===== INPUT MATERIAL

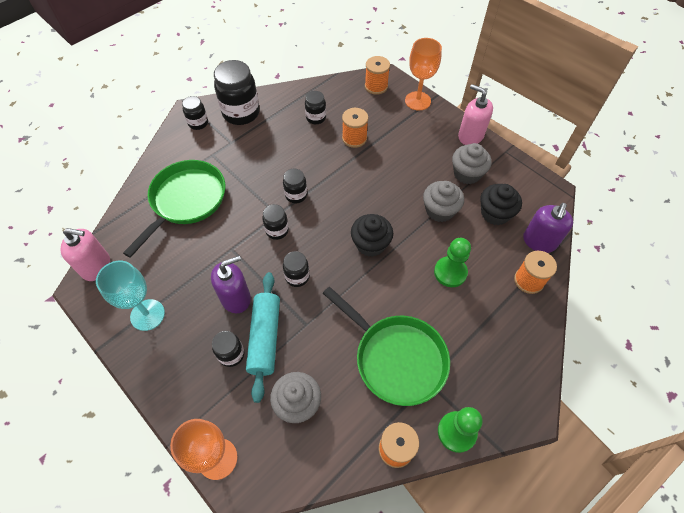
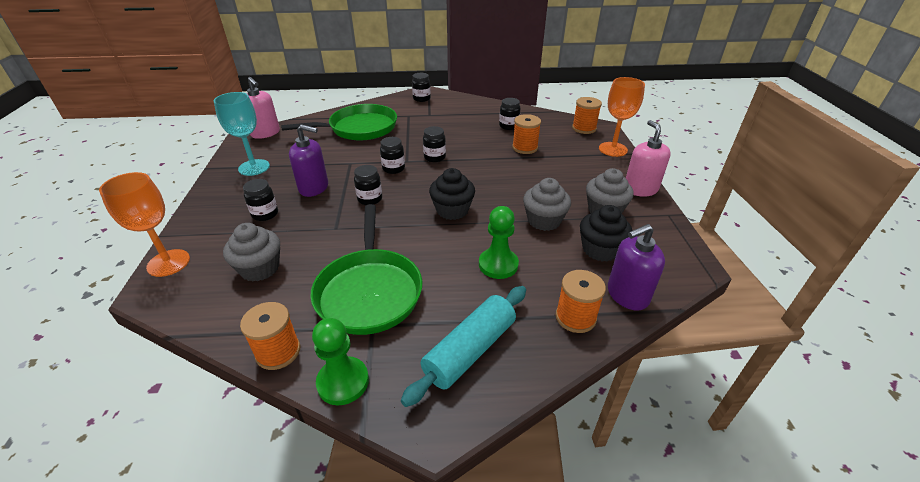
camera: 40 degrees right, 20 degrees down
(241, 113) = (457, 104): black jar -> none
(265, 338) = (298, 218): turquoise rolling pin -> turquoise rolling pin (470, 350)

==========
===== INPUT MATERIAL

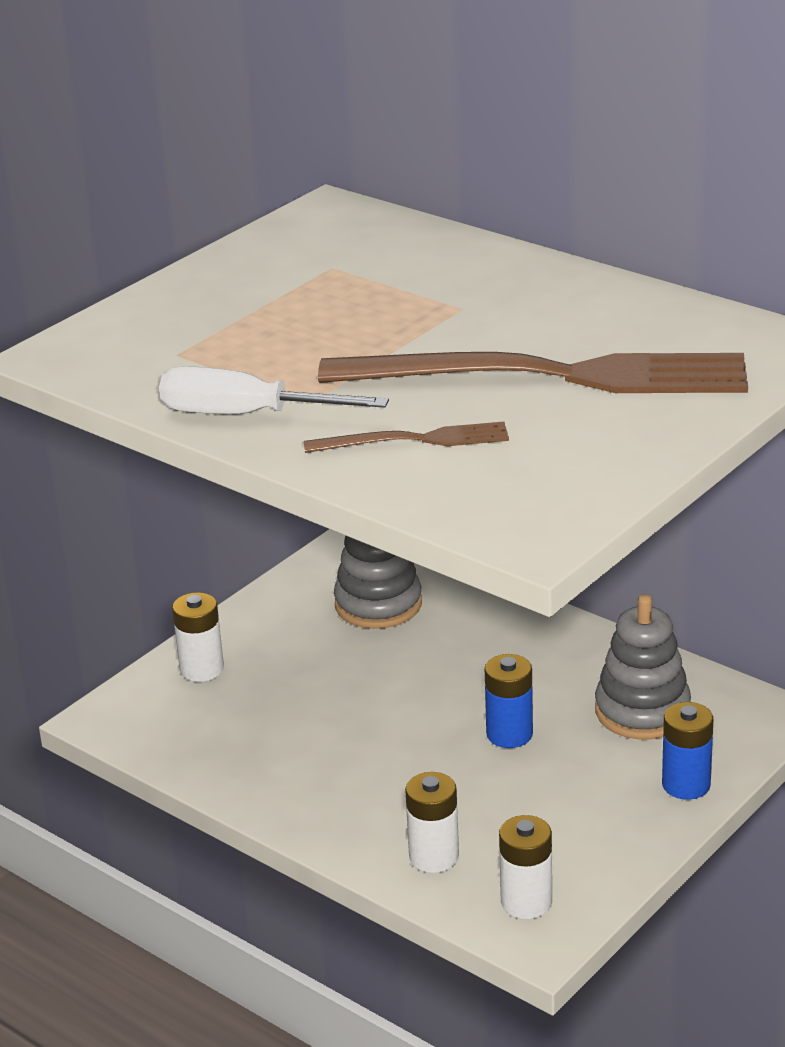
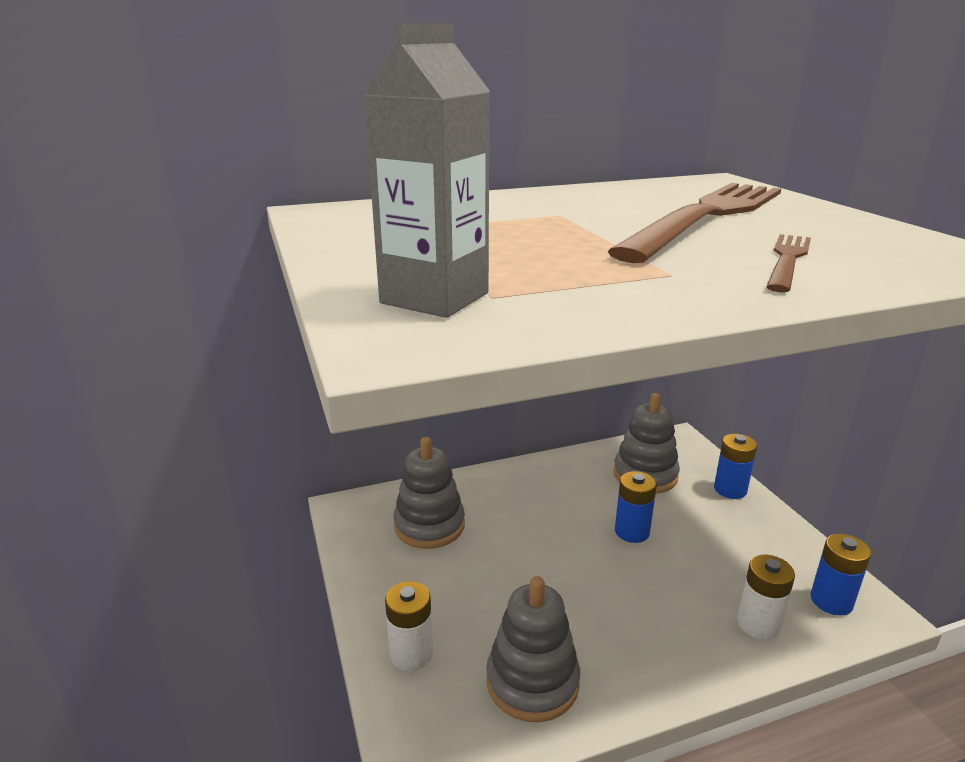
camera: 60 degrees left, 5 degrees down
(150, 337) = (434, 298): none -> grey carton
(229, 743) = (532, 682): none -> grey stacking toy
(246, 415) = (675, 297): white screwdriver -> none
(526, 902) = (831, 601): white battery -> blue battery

==========

## EXERCISE REQUIREMENTS
For every line in the data above that has the string "white", return that line.

## ANSWER TO THIS PROBLEM
(246, 415) = (675, 297): white screwdriver -> none
(526, 902) = (831, 601): white battery -> blue battery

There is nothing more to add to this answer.